**Prompt:**
"camera" appears in how many lines of the entries? State only the number.

**Extracted data:**

- - - - -

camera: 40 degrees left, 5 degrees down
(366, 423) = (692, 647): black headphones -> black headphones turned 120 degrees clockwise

- - - - -

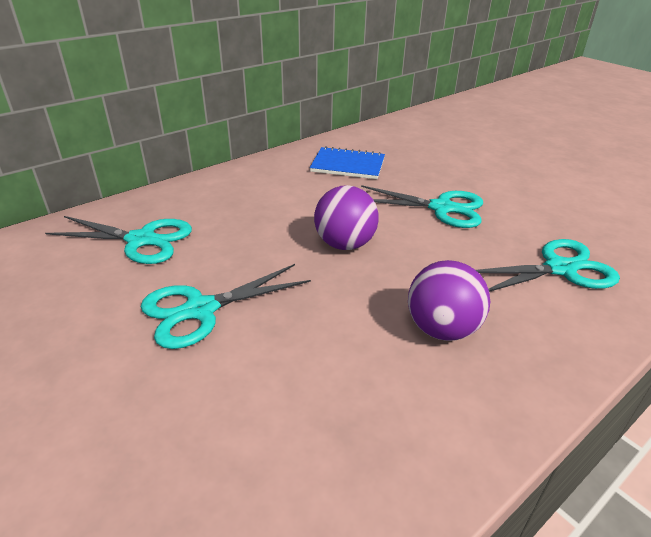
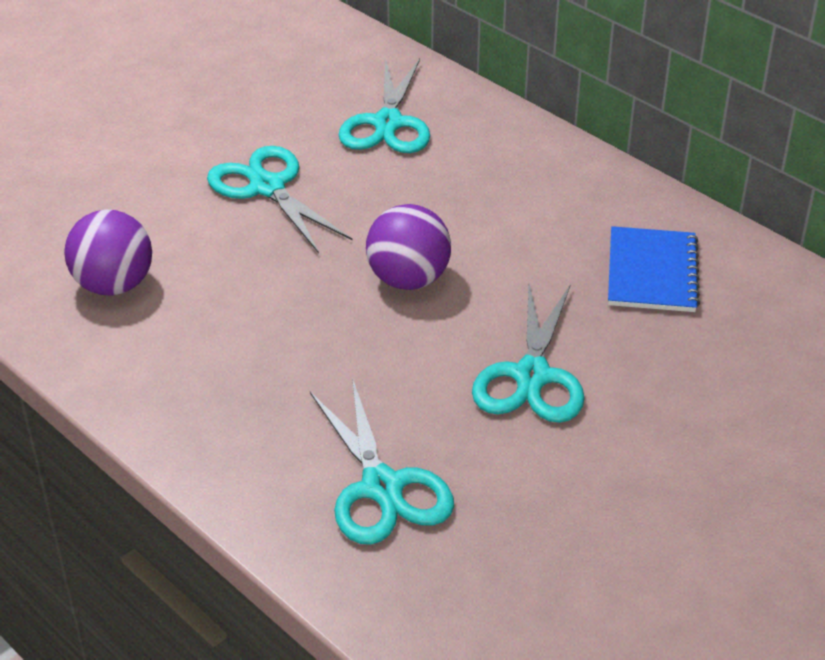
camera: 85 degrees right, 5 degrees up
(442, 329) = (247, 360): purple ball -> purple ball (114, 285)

- - - - -

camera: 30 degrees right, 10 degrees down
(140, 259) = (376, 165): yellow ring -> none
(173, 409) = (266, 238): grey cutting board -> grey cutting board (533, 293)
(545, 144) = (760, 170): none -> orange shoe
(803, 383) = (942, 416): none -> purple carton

- - - - -

**Result of the task:**
3